| Assigned task |
Show the lines below that contain the string "minus".

Saved data entries
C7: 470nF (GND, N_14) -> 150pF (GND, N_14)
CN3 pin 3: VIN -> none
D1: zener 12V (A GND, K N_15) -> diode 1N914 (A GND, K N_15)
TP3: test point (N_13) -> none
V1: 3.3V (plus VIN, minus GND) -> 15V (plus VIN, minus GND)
...
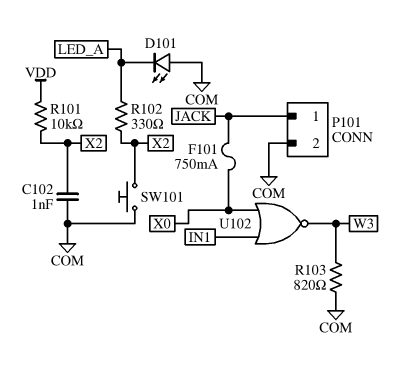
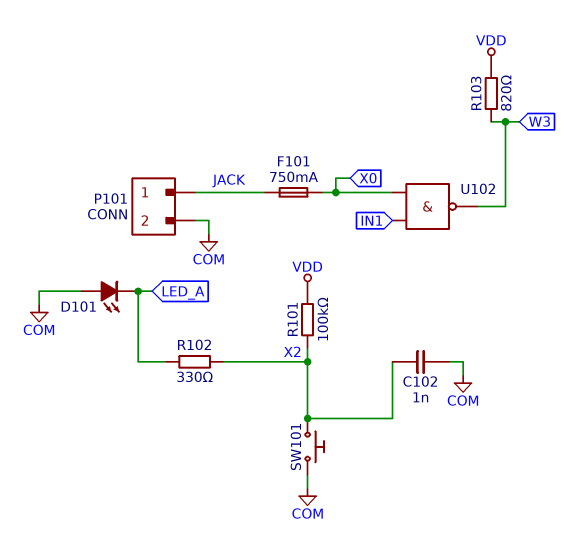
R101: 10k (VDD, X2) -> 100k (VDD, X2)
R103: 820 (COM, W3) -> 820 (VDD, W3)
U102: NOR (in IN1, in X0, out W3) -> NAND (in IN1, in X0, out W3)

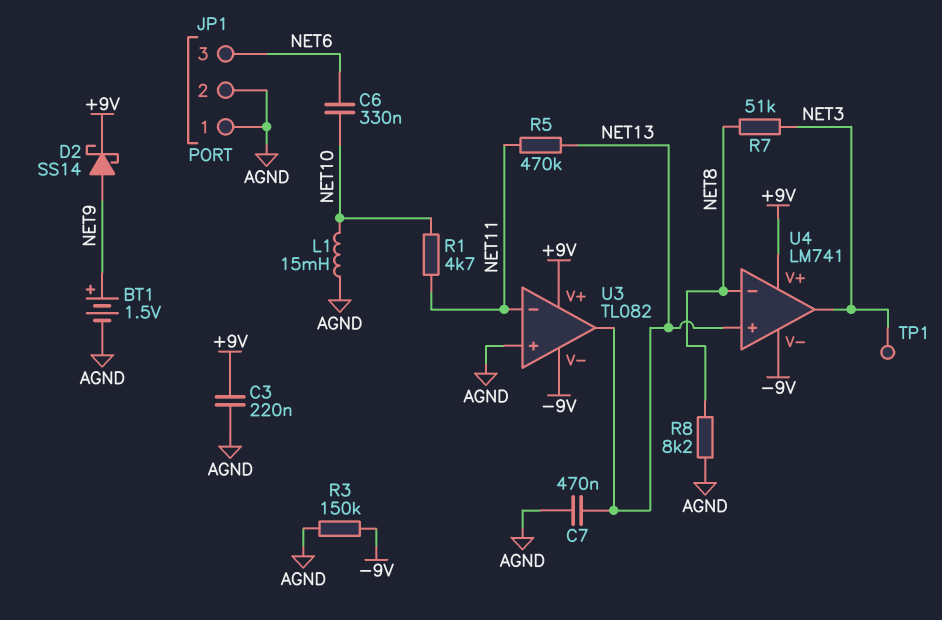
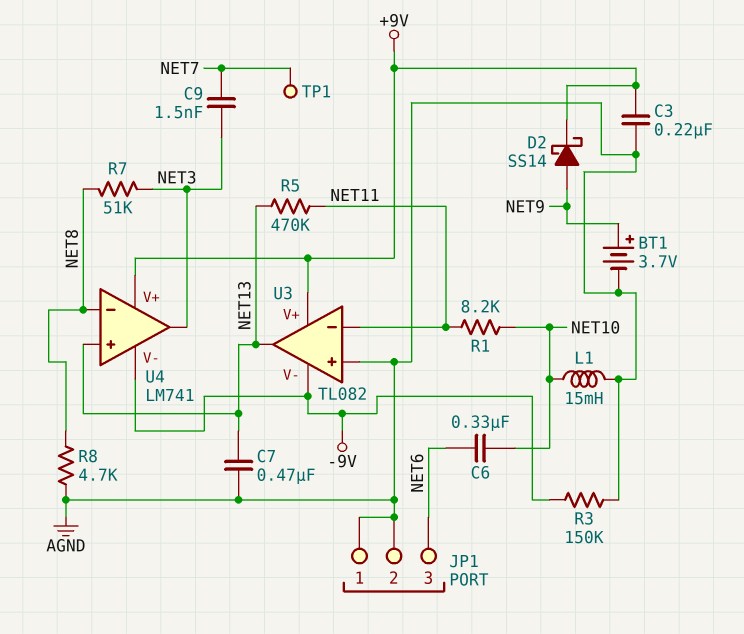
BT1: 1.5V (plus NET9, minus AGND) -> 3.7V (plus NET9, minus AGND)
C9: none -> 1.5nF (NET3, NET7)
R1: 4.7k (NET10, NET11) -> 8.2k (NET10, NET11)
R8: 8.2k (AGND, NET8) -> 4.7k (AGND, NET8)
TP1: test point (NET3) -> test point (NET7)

| Solved exercise |
V1: 3.3V (plus VIN, minus GND) -> 15V (plus VIN, minus GND)
BT1: 1.5V (plus NET9, minus AGND) -> 3.7V (plus NET9, minus AGND)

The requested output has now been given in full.